▶ Exercise directions:
From the line containing "red donut [260,164,306,202]" through the last line, print the records exactly and nothing else.

▶ The data:

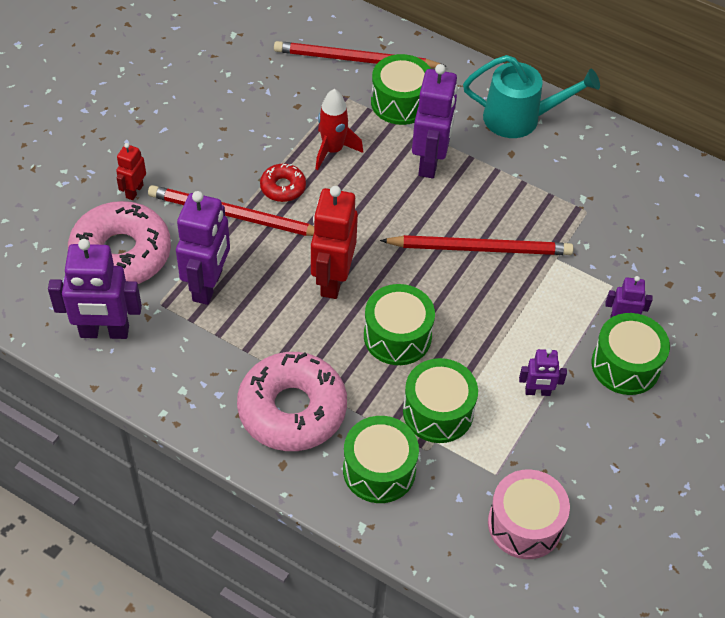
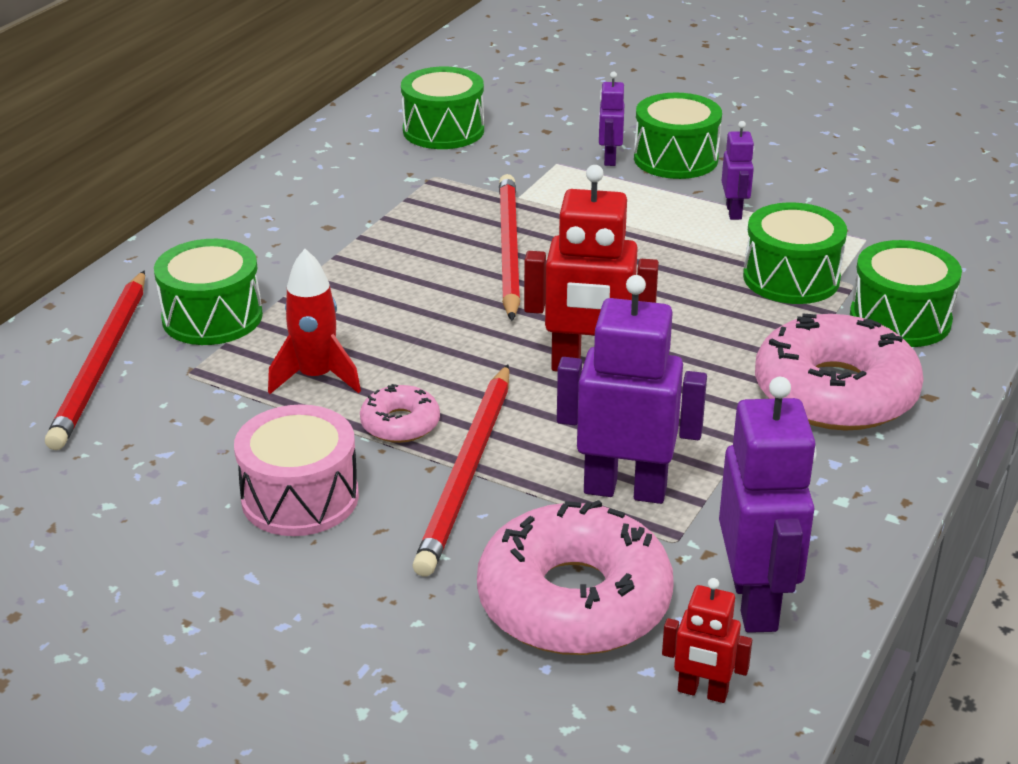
camera: 90 degrees left, 20 degrees down
red robot [116,143,146,200] -> red robot moved to [662,578,752,703]
red donut [260,164,306,202] -> pink donut [360,384,440,443]
green drum [364,284,435,365] -> green drum moved to [401,67,484,149]
purple robot [412,64,458,179] -> none
turquoise watering can [463,55,600,138] -> none
pink drum [488,469,570,559] -> pink drum moved to [234,404,359,536]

▶ Result of this task:
red donut [260,164,306,202] -> pink donut [360,384,440,443]
green drum [364,284,435,365] -> green drum moved to [401,67,484,149]
purple robot [412,64,458,179] -> none
turquoise watering can [463,55,600,138] -> none
pink drum [488,469,570,559] -> pink drum moved to [234,404,359,536]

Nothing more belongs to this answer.